**Task item**
All the data below needs to be retyped exactly as shown.

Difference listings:

-*-*-

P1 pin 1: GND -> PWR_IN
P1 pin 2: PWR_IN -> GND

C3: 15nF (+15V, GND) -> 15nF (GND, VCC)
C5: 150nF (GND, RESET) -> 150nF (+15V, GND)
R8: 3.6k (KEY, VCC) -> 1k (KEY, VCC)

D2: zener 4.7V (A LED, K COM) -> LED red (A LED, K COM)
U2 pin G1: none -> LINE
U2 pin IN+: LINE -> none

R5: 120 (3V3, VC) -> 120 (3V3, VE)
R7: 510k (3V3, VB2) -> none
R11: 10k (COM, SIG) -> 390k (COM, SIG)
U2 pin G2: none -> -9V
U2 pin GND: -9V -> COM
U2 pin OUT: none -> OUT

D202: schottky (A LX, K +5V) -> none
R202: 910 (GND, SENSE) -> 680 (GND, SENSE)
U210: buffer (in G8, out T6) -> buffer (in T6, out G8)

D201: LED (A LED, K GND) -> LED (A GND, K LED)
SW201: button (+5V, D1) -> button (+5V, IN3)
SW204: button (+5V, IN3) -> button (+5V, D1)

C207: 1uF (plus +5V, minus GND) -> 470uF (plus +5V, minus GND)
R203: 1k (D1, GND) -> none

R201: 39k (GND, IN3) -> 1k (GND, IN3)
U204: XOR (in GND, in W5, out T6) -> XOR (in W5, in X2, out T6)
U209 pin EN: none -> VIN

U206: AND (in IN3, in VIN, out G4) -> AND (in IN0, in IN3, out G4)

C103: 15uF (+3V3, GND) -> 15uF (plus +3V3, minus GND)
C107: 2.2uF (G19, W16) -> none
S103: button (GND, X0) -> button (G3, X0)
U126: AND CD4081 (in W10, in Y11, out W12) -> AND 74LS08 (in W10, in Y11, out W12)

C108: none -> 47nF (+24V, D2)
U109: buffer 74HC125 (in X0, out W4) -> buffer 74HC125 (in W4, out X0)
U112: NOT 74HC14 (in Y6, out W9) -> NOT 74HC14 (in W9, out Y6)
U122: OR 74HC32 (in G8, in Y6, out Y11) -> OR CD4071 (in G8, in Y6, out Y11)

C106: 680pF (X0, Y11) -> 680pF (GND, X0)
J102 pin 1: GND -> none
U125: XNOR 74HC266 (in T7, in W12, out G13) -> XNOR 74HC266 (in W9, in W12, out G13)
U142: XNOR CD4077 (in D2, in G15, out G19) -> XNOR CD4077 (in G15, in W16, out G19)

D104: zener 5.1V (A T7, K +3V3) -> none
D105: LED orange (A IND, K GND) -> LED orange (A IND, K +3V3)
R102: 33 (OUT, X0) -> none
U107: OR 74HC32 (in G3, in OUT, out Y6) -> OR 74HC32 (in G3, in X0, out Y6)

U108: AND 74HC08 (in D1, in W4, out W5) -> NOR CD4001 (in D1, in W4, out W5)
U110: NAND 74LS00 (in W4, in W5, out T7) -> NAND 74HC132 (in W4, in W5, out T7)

-*-*-

**Task result**
P1 pin 1: GND -> PWR_IN
P1 pin 2: PWR_IN -> GND

C3: 15nF (+15V, GND) -> 15nF (GND, VCC)
C5: 150nF (GND, RESET) -> 150nF (+15V, GND)
R8: 3.6k (KEY, VCC) -> 1k (KEY, VCC)

D2: zener 4.7V (A LED, K COM) -> LED red (A LED, K COM)
U2 pin G1: none -> LINE
U2 pin IN+: LINE -> none

R5: 120 (3V3, VC) -> 120 (3V3, VE)
R7: 510k (3V3, VB2) -> none
R11: 10k (COM, SIG) -> 390k (COM, SIG)
U2 pin G2: none -> -9V
U2 pin GND: -9V -> COM
U2 pin OUT: none -> OUT

D202: schottky (A LX, K +5V) -> none
R202: 910 (GND, SENSE) -> 680 (GND, SENSE)
U210: buffer (in G8, out T6) -> buffer (in T6, out G8)

D201: LED (A LED, K GND) -> LED (A GND, K LED)
SW201: button (+5V, D1) -> button (+5V, IN3)
SW204: button (+5V, IN3) -> button (+5V, D1)

C207: 1uF (plus +5V, minus GND) -> 470uF (plus +5V, minus GND)
R203: 1k (D1, GND) -> none

R201: 39k (GND, IN3) -> 1k (GND, IN3)
U204: XOR (in GND, in W5, out T6) -> XOR (in W5, in X2, out T6)
U209 pin EN: none -> VIN

U206: AND (in IN3, in VIN, out G4) -> AND (in IN0, in IN3, out G4)

C103: 15uF (+3V3, GND) -> 15uF (plus +3V3, minus GND)
C107: 2.2uF (G19, W16) -> none
S103: button (GND, X0) -> button (G3, X0)
U126: AND CD4081 (in W10, in Y11, out W12) -> AND 74LS08 (in W10, in Y11, out W12)

C108: none -> 47nF (+24V, D2)
U109: buffer 74HC125 (in X0, out W4) -> buffer 74HC125 (in W4, out X0)
U112: NOT 74HC14 (in Y6, out W9) -> NOT 74HC14 (in W9, out Y6)
U122: OR 74HC32 (in G8, in Y6, out Y11) -> OR CD4071 (in G8, in Y6, out Y11)

C106: 680pF (X0, Y11) -> 680pF (GND, X0)
J102 pin 1: GND -> none
U125: XNOR 74HC266 (in T7, in W12, out G13) -> XNOR 74HC266 (in W9, in W12, out G13)
U142: XNOR CD4077 (in D2, in G15, out G19) -> XNOR CD4077 (in G15, in W16, out G19)

D104: zener 5.1V (A T7, K +3V3) -> none
D105: LED orange (A IND, K GND) -> LED orange (A IND, K +3V3)
R102: 33 (OUT, X0) -> none
U107: OR 74HC32 (in G3, in OUT, out Y6) -> OR 74HC32 (in G3, in X0, out Y6)

U108: AND 74HC08 (in D1, in W4, out W5) -> NOR CD4001 (in D1, in W4, out W5)
U110: NAND 74LS00 (in W4, in W5, out T7) -> NAND 74HC132 (in W4, in W5, out T7)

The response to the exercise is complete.